Saved entries
◇ ◇ ◇ ◇ ◇ ◇ ◇
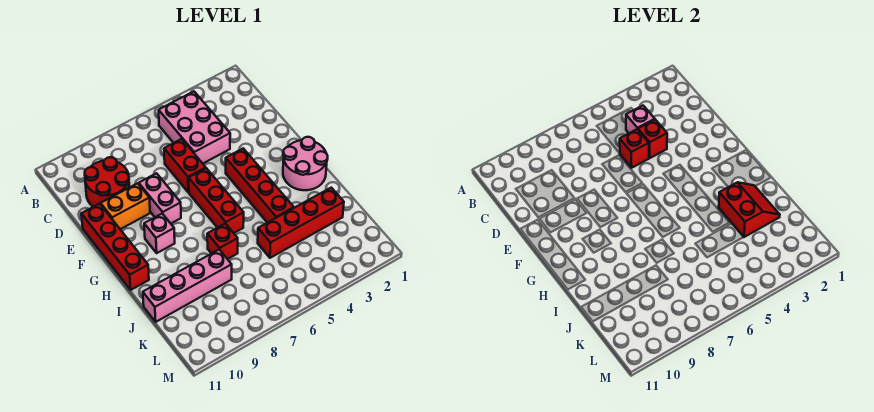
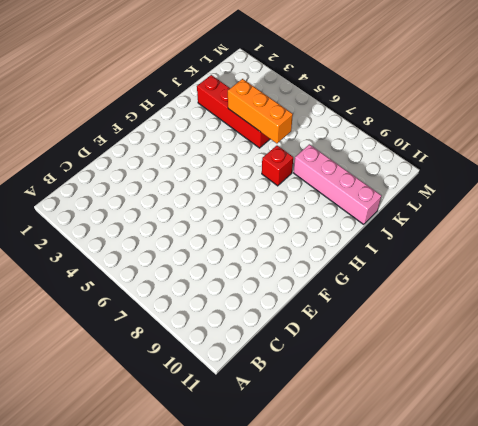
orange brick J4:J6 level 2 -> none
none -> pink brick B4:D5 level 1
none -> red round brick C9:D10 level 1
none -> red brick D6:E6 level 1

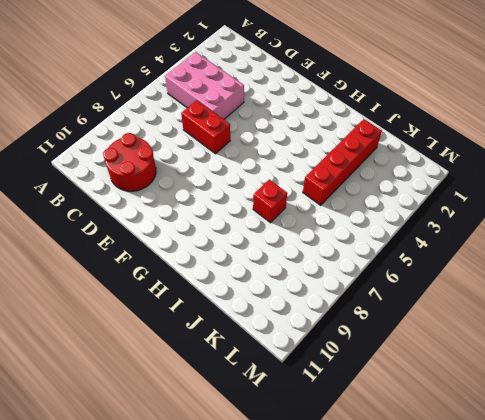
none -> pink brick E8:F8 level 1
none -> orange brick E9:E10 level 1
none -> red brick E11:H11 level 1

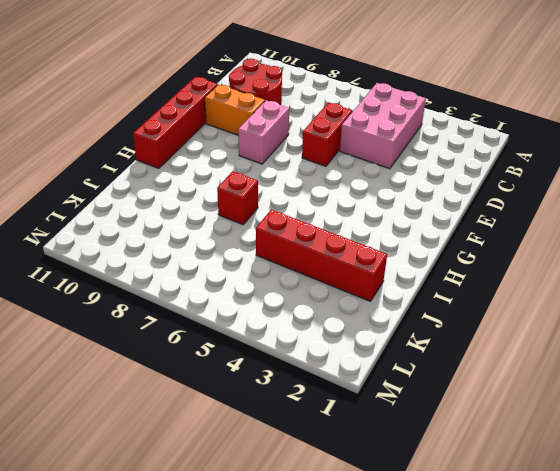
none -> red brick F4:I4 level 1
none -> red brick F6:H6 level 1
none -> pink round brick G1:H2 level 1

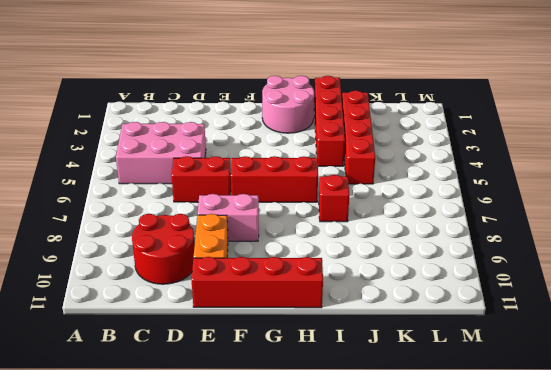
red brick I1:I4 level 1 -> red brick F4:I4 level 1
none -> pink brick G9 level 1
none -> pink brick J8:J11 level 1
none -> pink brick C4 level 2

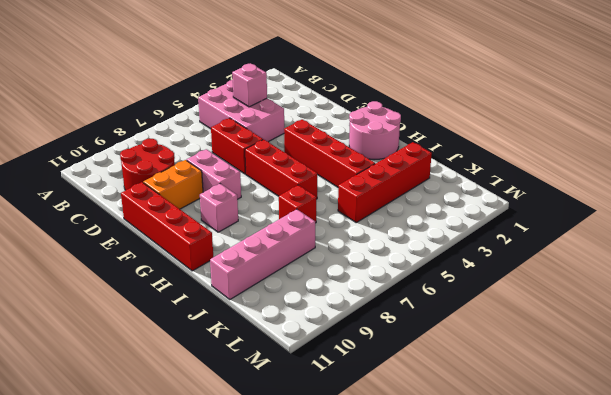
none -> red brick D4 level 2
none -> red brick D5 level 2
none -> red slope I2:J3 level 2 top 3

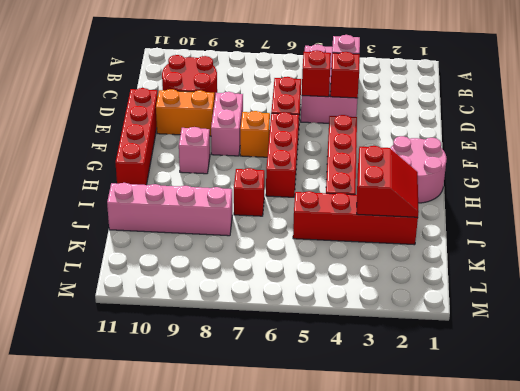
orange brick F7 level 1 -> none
◇ ◇ ◇ ◇ ◇ ◇ ◇
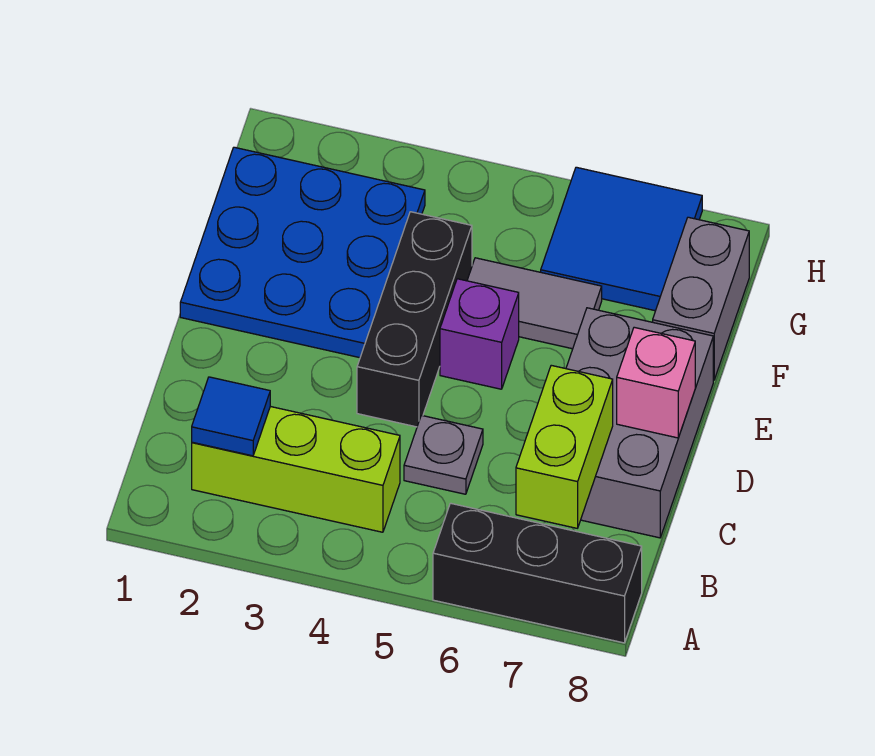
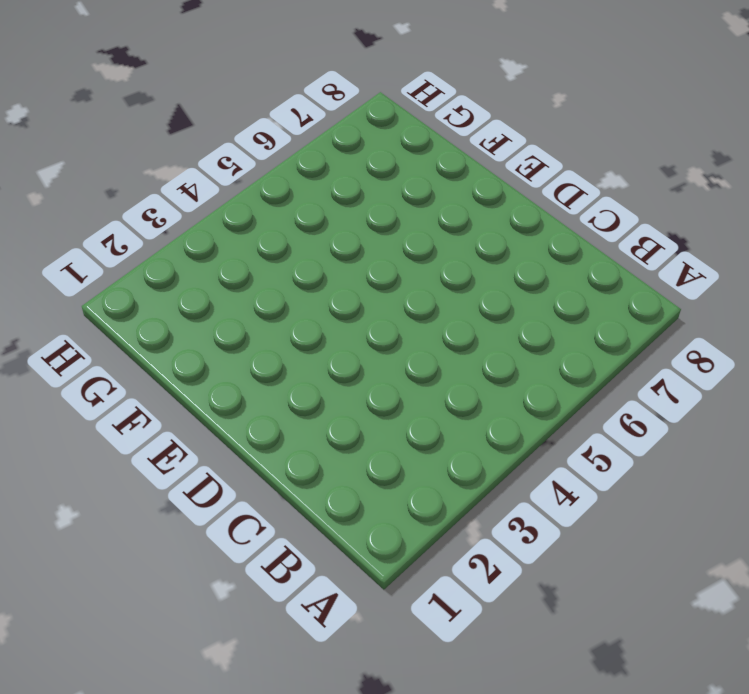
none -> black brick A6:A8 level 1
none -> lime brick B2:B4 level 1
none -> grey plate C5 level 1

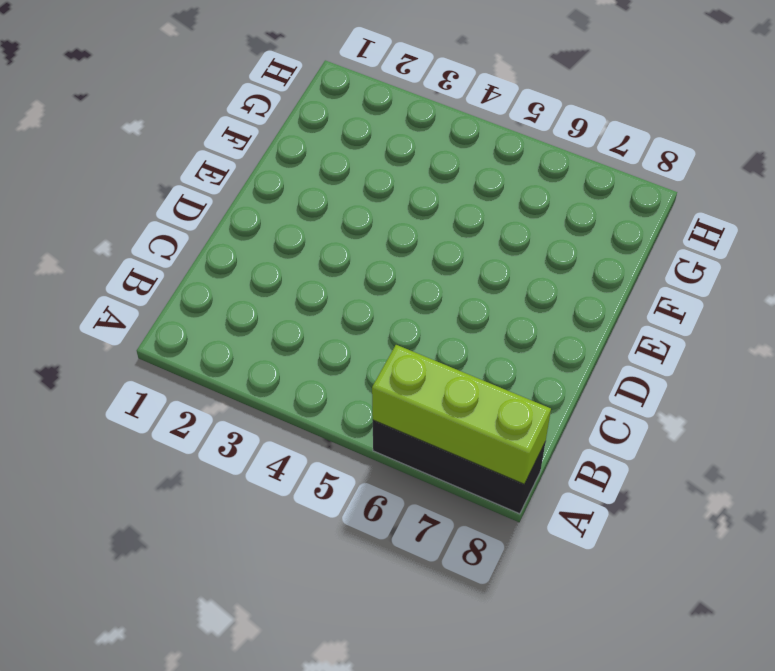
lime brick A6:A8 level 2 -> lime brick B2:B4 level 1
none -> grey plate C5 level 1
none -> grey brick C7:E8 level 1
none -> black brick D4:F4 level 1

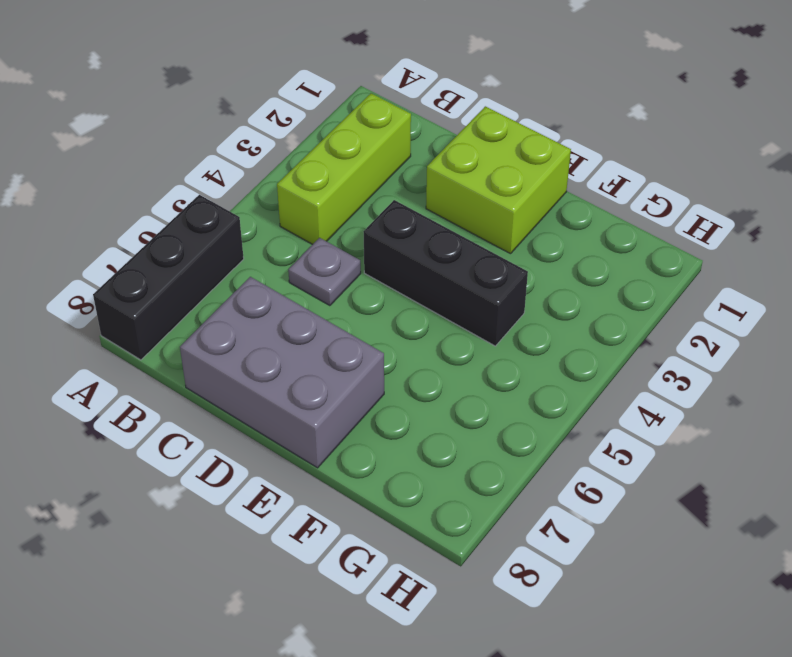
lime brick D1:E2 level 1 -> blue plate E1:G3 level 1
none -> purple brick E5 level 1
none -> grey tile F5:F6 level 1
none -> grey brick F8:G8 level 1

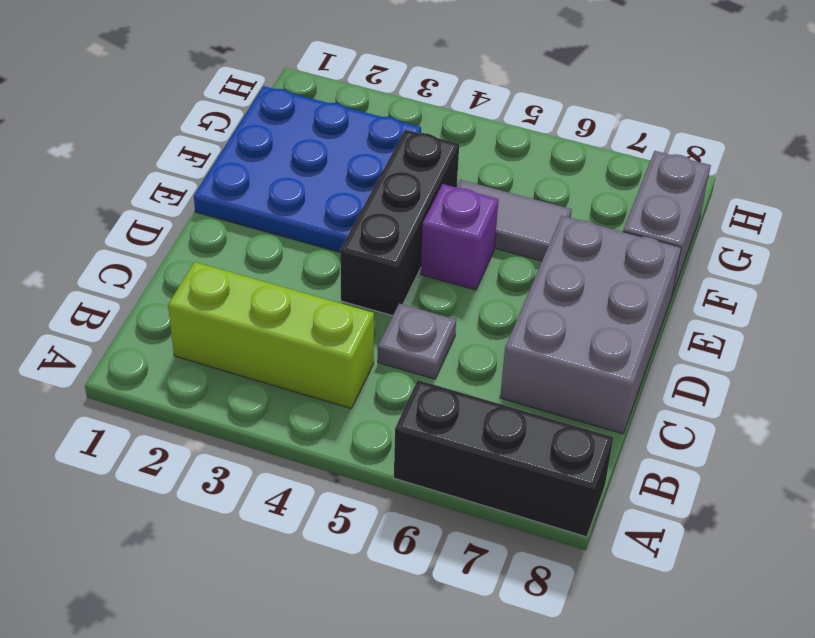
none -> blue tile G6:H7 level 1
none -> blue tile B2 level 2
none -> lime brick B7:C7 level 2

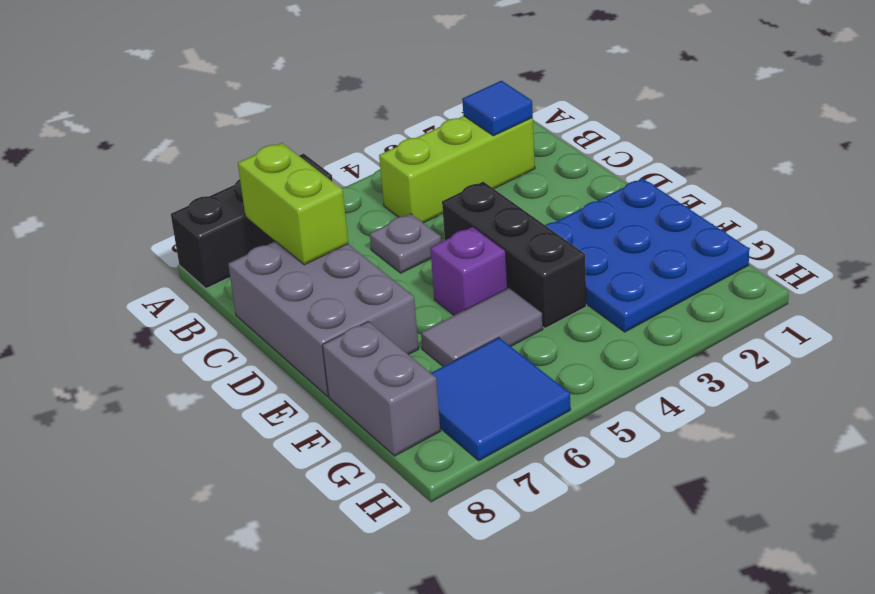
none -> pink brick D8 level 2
◇ ◇ ◇ ◇ ◇ ◇ ◇
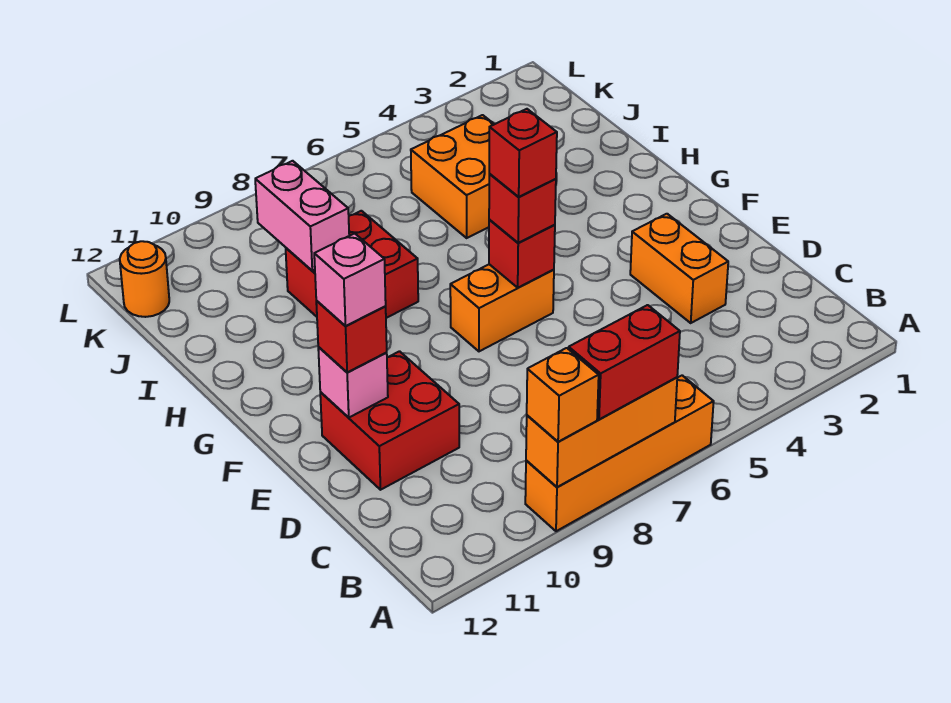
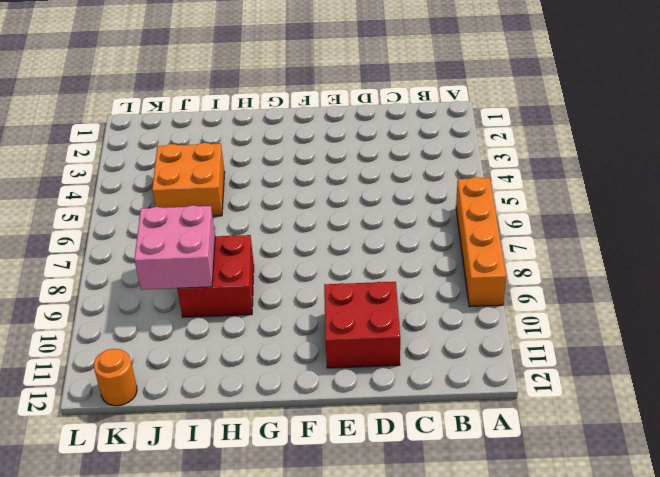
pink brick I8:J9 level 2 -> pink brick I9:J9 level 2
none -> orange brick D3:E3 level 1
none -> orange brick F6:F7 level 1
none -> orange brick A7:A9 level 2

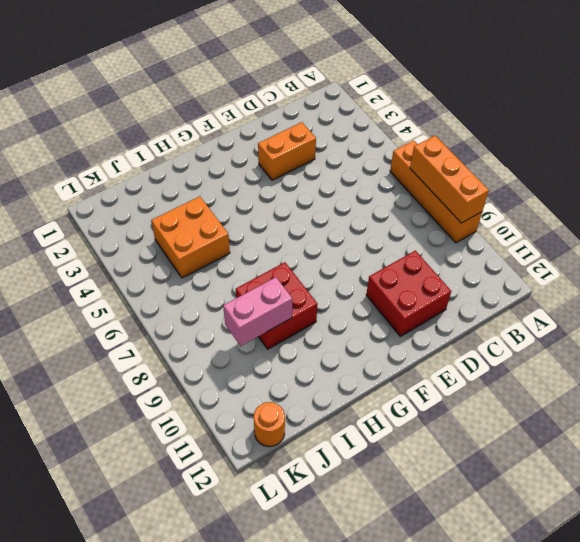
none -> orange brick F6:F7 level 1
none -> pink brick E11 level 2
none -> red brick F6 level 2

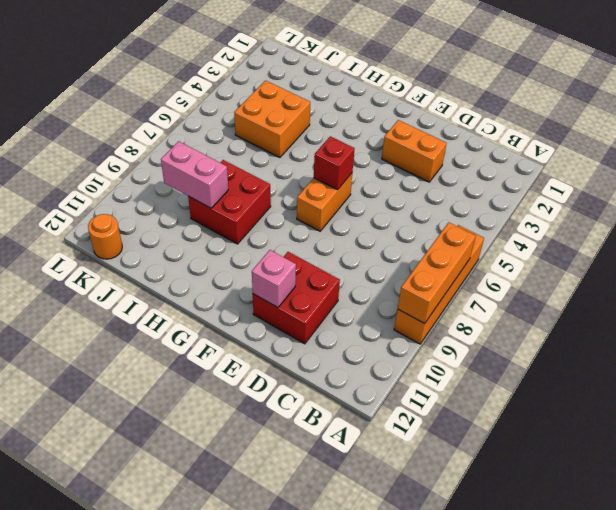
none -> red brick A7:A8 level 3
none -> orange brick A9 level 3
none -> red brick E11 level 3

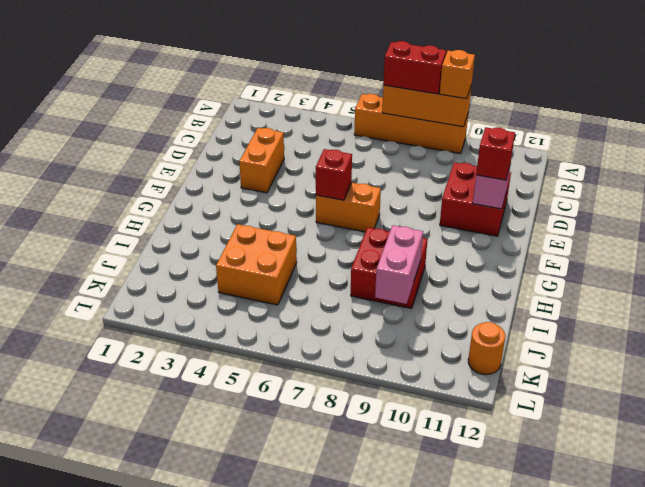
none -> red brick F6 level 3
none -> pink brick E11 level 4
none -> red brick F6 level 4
◇ ◇ ◇ ◇ ◇ ◇ ◇
### What is expected
Print nothing except the lines above from the one containing "orange brick J4:J6 level 2 -> none" down to the one containing "orange brick F7 level 1 -> none", both included, exactly as written and free of pictures.

### Result
orange brick J4:J6 level 2 -> none
none -> pink brick B4:D5 level 1
none -> red round brick C9:D10 level 1
none -> red brick D6:E6 level 1

none -> pink brick E8:F8 level 1
none -> orange brick E9:E10 level 1
none -> red brick E11:H11 level 1

none -> red brick F4:I4 level 1
none -> red brick F6:H6 level 1
none -> pink round brick G1:H2 level 1

red brick I1:I4 level 1 -> red brick F4:I4 level 1
none -> pink brick G9 level 1
none -> pink brick J8:J11 level 1
none -> pink brick C4 level 2

none -> red brick D4 level 2
none -> red brick D5 level 2
none -> red slope I2:J3 level 2 top 3

orange brick F7 level 1 -> none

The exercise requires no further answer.